● Task objective:
When a line below holds the string "scrolled", show that line.

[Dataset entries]
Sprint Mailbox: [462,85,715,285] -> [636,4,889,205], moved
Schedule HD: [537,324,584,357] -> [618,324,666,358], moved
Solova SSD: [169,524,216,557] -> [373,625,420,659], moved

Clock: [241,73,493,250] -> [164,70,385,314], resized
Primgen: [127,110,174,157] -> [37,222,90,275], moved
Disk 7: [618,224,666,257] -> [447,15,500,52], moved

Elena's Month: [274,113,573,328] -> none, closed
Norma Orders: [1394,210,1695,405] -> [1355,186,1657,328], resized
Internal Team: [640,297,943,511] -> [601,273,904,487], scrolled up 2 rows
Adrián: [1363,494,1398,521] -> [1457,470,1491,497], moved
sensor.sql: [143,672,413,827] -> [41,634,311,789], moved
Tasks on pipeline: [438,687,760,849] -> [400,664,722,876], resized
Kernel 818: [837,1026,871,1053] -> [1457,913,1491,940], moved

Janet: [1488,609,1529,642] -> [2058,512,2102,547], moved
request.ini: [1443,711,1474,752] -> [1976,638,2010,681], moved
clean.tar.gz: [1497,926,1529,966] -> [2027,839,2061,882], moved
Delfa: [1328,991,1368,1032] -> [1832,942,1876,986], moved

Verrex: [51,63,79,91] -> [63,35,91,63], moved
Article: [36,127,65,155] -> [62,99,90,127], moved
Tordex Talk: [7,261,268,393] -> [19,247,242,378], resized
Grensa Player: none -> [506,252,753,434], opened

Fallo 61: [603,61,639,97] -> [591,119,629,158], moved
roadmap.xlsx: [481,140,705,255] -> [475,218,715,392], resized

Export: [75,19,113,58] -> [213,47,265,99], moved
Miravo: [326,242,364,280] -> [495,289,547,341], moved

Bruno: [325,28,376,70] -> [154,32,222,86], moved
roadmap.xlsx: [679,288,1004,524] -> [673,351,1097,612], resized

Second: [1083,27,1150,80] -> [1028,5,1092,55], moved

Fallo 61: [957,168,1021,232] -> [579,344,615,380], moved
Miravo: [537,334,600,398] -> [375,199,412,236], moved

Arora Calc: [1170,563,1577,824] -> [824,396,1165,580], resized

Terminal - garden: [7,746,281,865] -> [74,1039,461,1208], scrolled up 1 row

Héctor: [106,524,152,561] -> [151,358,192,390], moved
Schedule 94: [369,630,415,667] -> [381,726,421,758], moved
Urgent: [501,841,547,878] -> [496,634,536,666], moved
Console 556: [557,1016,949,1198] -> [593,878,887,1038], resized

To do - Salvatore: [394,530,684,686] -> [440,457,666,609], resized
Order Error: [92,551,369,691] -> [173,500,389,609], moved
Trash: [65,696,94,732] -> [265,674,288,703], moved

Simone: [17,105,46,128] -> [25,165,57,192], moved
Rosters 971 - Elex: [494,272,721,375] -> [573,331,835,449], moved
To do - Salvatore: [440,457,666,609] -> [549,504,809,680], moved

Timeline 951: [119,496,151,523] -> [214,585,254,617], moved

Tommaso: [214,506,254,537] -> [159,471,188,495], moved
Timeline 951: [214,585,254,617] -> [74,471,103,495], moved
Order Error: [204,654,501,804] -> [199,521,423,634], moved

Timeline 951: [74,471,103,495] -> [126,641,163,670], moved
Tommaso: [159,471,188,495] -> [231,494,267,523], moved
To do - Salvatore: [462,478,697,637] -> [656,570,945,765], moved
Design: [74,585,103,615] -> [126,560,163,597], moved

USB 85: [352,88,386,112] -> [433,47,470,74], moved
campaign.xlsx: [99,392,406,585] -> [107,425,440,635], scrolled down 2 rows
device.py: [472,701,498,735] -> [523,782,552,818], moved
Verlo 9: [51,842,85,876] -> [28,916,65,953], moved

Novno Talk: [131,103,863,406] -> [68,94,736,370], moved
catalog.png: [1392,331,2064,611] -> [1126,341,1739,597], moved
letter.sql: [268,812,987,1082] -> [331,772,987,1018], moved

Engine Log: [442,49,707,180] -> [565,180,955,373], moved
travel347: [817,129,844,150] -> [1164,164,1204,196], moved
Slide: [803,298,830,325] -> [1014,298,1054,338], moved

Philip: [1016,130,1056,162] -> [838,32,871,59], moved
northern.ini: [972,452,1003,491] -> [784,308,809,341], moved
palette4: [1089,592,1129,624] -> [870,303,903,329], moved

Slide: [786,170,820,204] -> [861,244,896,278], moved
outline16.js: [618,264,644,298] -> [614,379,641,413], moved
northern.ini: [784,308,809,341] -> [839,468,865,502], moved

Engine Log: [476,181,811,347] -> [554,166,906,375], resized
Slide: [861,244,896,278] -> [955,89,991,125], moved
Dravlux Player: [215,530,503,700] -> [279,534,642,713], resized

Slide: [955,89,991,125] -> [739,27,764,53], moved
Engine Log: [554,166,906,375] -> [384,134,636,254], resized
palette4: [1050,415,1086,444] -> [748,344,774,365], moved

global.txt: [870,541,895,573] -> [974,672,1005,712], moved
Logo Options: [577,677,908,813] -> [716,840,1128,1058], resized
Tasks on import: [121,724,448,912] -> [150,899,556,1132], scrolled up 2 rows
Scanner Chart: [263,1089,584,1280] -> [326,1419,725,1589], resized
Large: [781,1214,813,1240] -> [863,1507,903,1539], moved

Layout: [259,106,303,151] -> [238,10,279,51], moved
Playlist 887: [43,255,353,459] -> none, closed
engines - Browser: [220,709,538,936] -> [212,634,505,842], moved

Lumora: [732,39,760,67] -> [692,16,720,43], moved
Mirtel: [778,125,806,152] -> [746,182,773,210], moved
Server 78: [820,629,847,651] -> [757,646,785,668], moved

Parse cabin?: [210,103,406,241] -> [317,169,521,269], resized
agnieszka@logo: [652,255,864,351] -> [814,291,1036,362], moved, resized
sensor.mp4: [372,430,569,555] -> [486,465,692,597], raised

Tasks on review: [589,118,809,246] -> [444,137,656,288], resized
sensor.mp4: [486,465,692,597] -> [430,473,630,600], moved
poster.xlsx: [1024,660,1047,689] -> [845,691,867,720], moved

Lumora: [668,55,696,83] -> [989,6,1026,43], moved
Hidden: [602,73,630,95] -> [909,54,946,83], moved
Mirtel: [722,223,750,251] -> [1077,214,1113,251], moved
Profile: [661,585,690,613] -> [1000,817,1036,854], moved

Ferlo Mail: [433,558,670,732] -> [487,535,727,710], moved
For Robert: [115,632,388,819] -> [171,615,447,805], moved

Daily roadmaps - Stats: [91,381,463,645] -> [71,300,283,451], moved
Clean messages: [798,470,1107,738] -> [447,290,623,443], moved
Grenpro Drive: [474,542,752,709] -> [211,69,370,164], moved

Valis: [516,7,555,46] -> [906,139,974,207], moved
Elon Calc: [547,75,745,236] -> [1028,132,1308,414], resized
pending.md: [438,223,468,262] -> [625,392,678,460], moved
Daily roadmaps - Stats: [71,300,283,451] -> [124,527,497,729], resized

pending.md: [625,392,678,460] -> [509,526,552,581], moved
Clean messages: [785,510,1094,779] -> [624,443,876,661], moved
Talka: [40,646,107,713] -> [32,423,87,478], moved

● Reply to the exercise:
Internal Team: [640,297,943,511] -> [601,273,904,487], scrolled up 2 rows
Terminal - garden: [7,746,281,865] -> [74,1039,461,1208], scrolled up 1 row
campaign.xlsx: [99,392,406,585] -> [107,425,440,635], scrolled down 2 rows
Tasks on import: [121,724,448,912] -> [150,899,556,1132], scrolled up 2 rows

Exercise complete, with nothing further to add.